DIRECTIONS FOR THIS TASK: Whenever the string "none" turns up in a line of the data below, copy that line.

======== INPUT ========

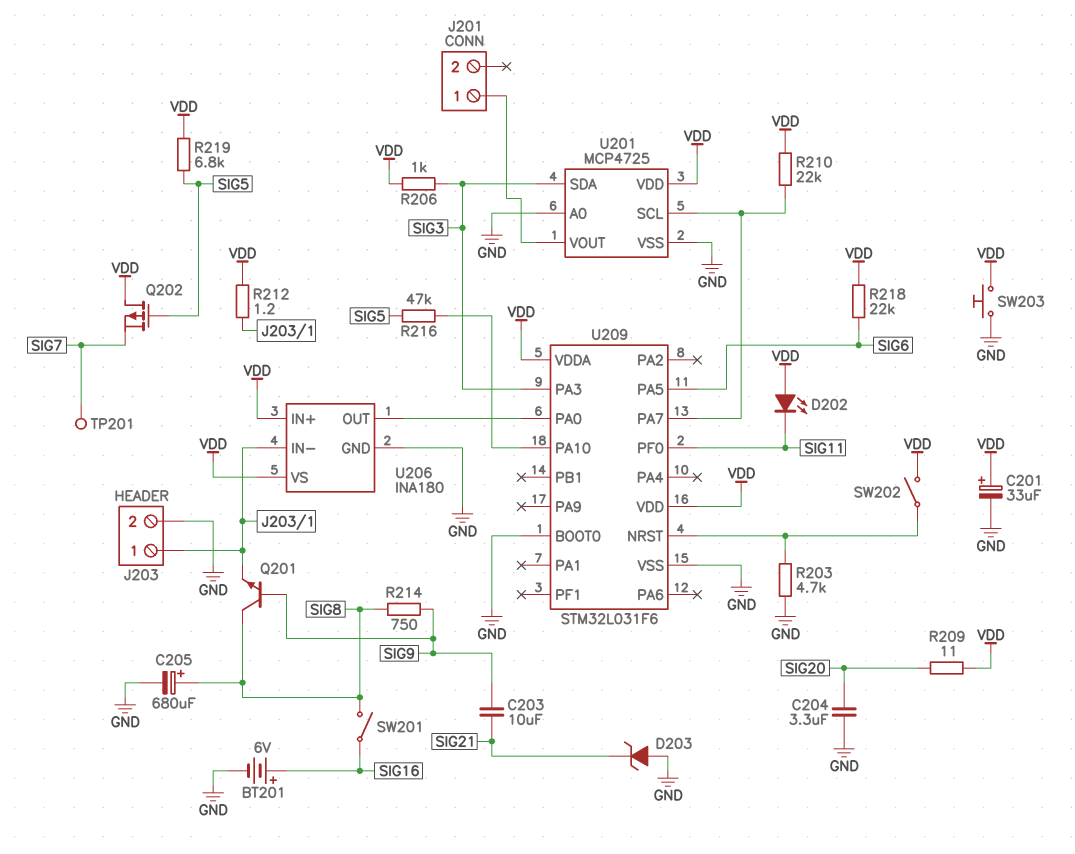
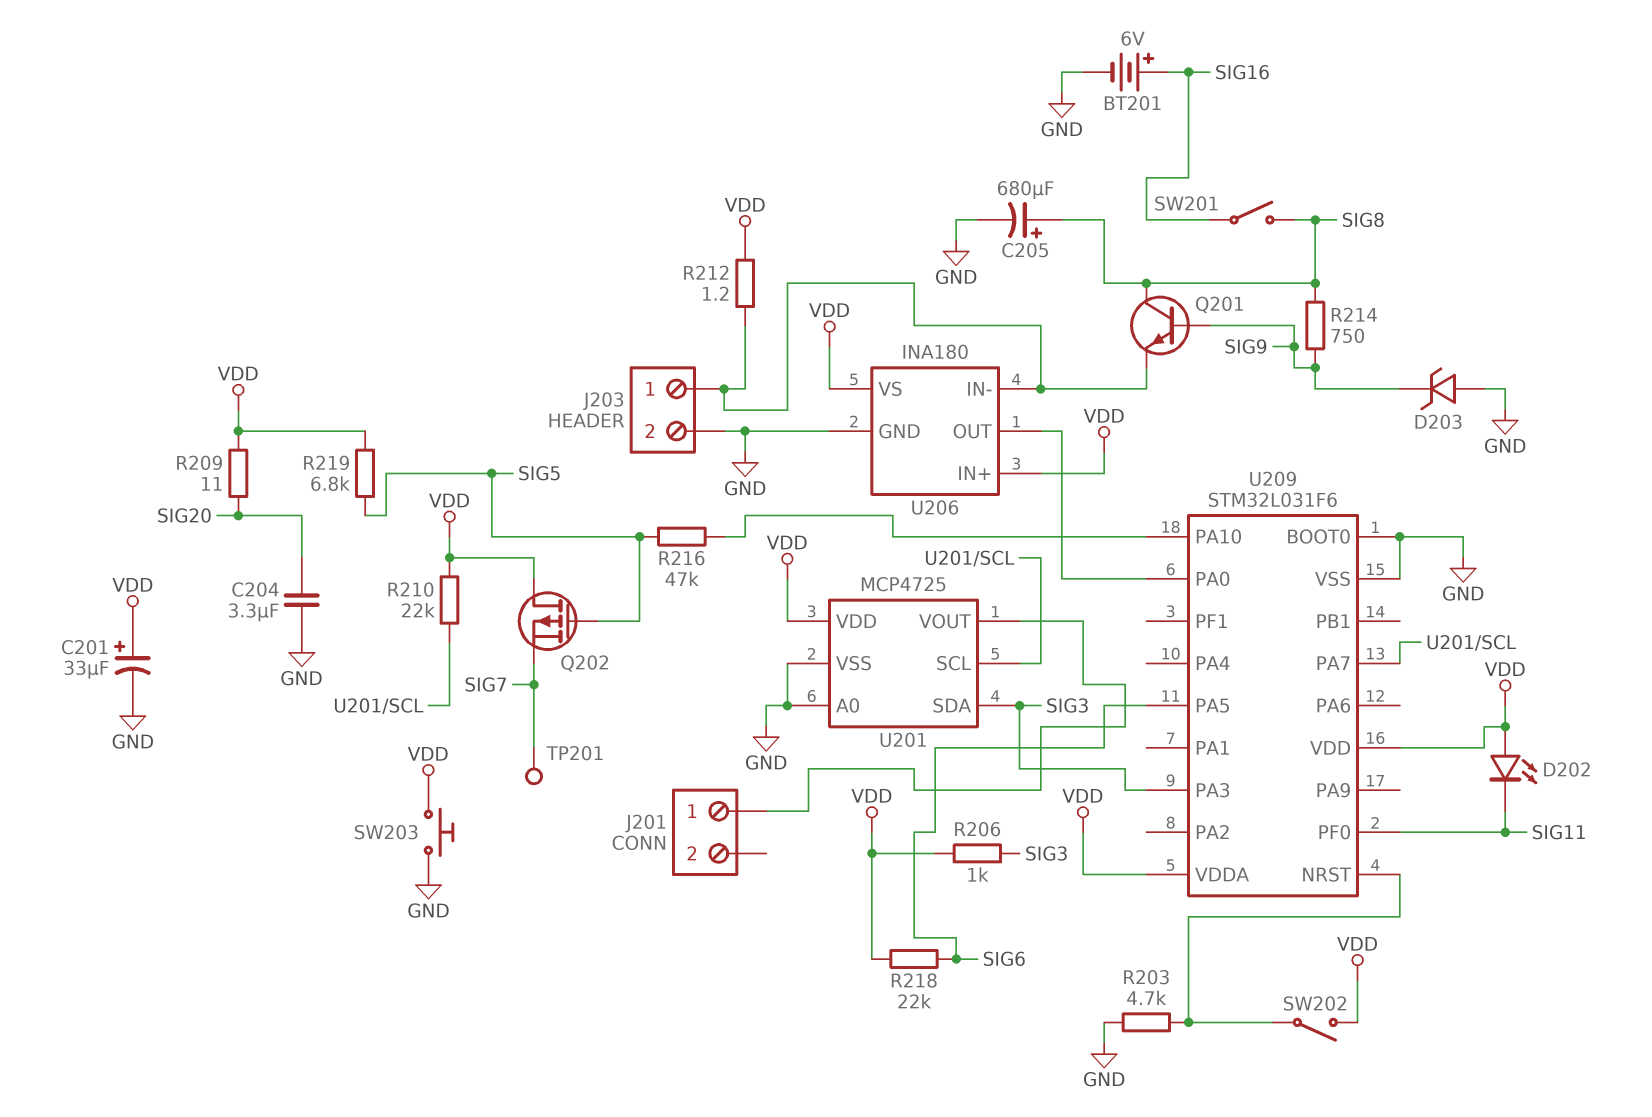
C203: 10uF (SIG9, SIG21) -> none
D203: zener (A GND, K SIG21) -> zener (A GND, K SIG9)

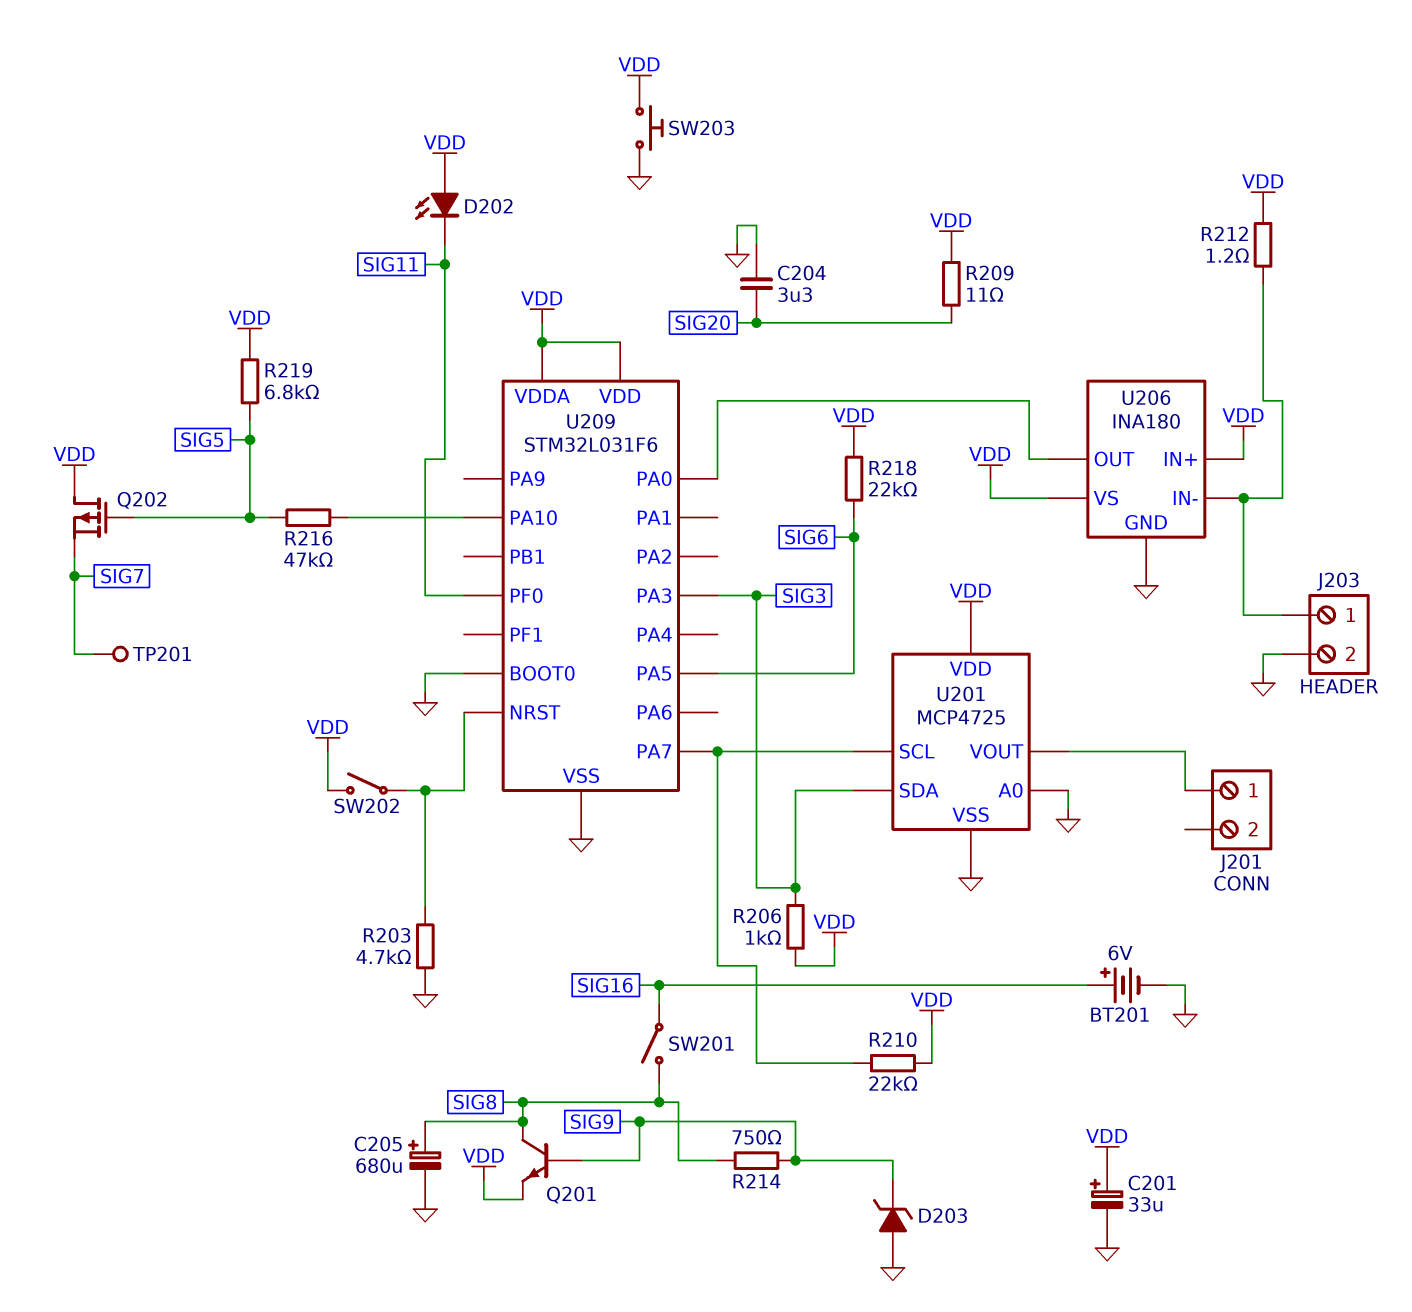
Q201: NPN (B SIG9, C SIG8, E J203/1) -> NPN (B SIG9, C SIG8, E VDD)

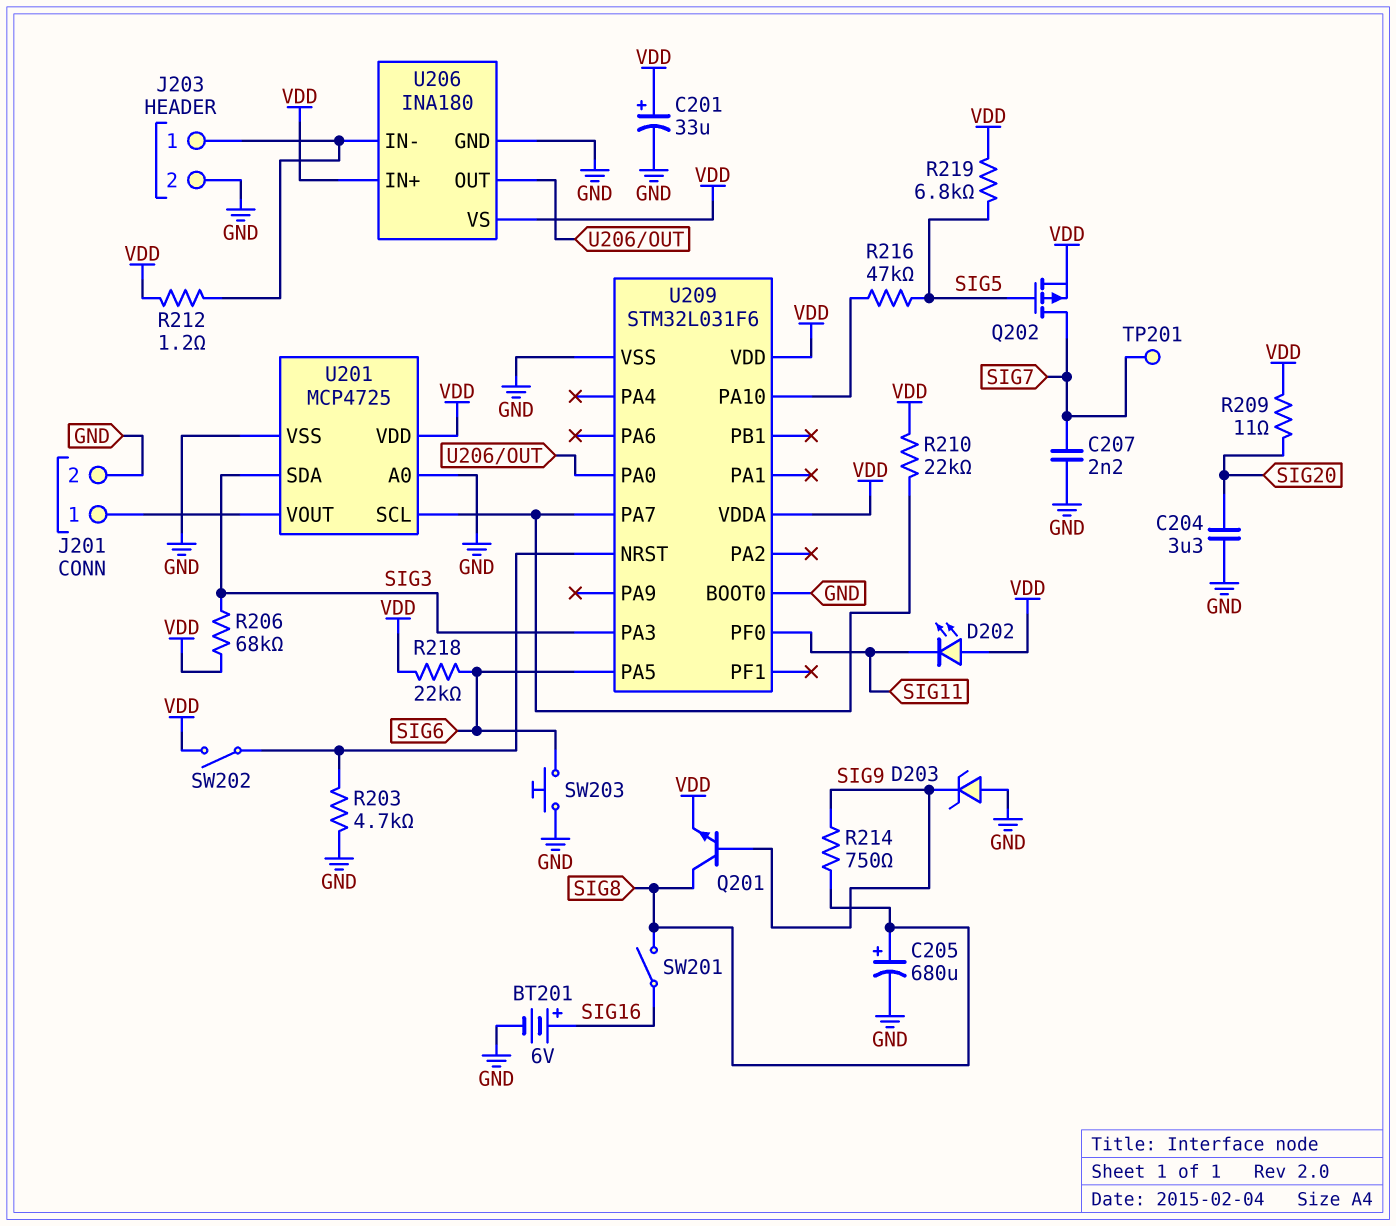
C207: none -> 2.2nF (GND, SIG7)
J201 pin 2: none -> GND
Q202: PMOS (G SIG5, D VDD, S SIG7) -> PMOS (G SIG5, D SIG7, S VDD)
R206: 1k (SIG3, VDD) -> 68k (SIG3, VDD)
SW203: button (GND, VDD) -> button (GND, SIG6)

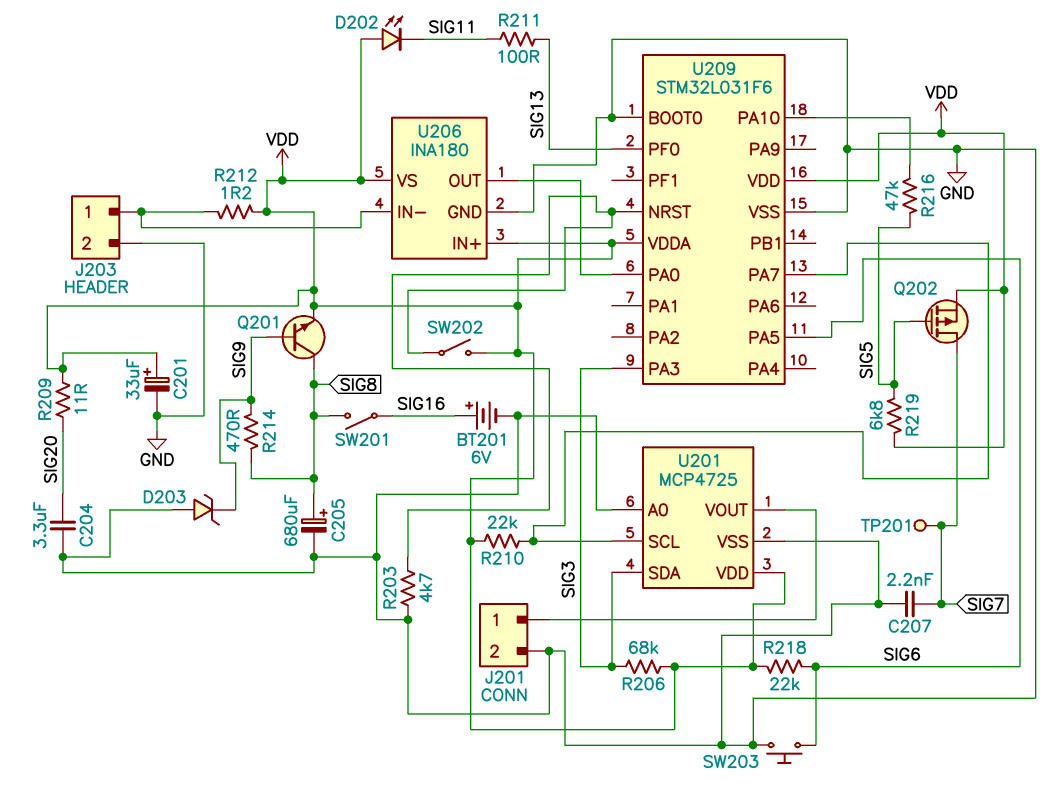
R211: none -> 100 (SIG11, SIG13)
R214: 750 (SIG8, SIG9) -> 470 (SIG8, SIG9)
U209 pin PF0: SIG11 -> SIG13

========

COMPLETED TASK:
C203: 10uF (SIG9, SIG21) -> none
C207: none -> 2.2nF (GND, SIG7)
J201 pin 2: none -> GND
R211: none -> 100 (SIG11, SIG13)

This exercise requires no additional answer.